START Material provided
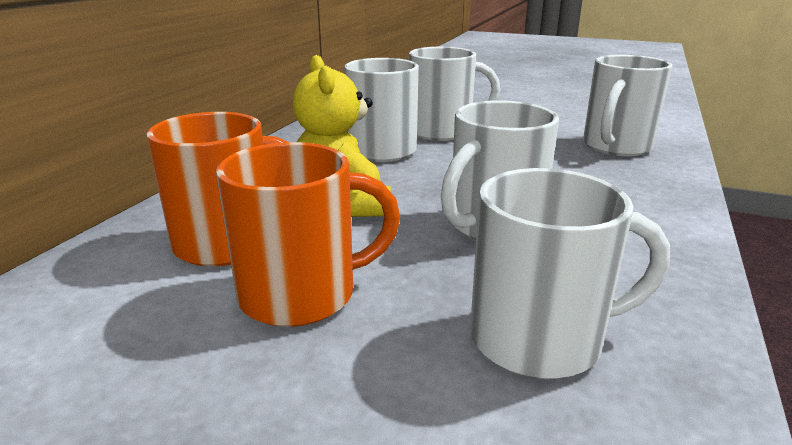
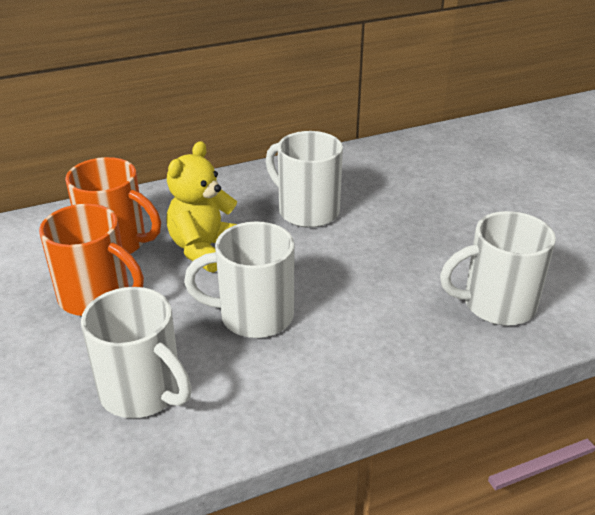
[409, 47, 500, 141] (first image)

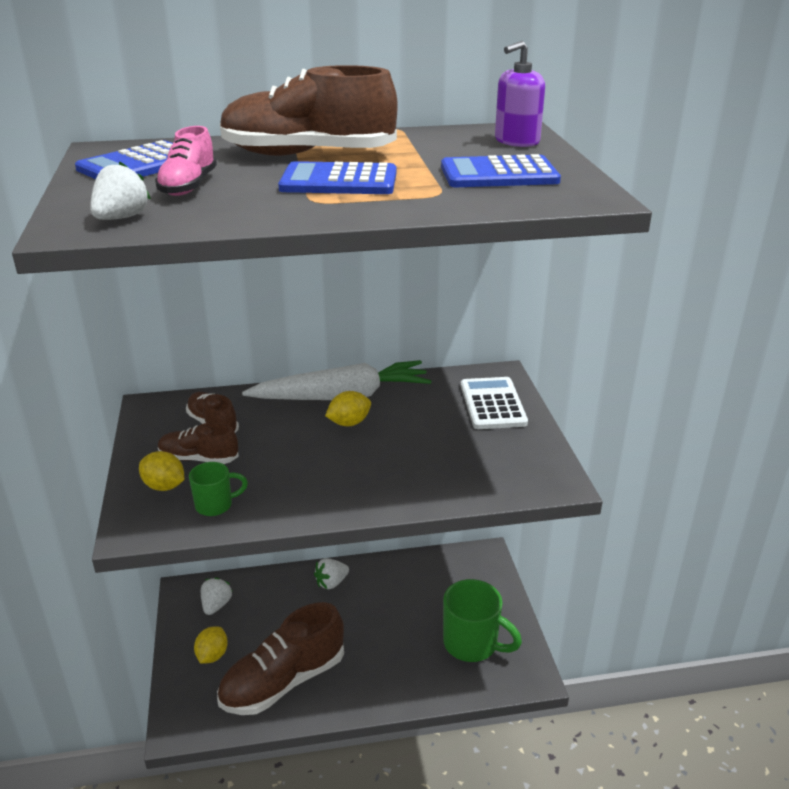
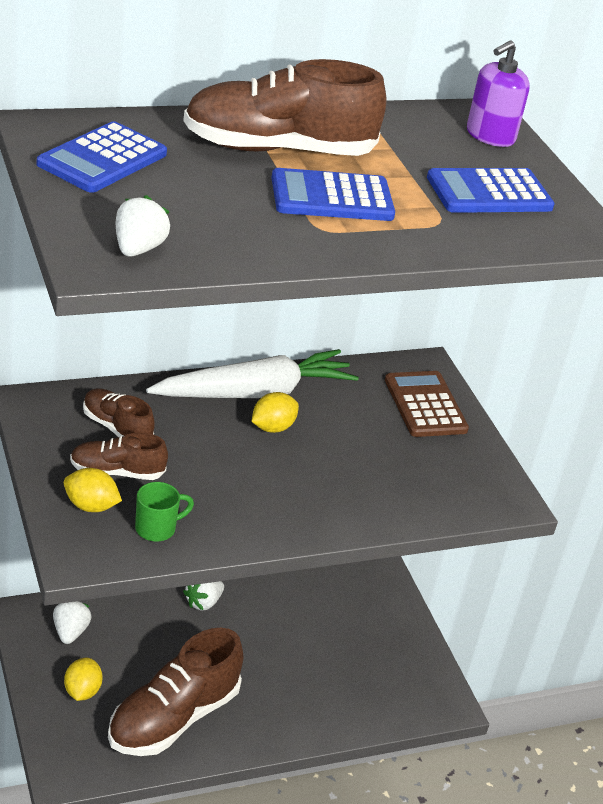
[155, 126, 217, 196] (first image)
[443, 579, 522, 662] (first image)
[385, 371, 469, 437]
END Material provided
● Directions for this task:
The material above is to be set down exactly, with pictures removed.

● Exercise solution:
[409, 47, 500, 141] (first image)

[155, 126, 217, 196] (first image)
[443, 579, 522, 662] (first image)
[385, 371, 469, 437]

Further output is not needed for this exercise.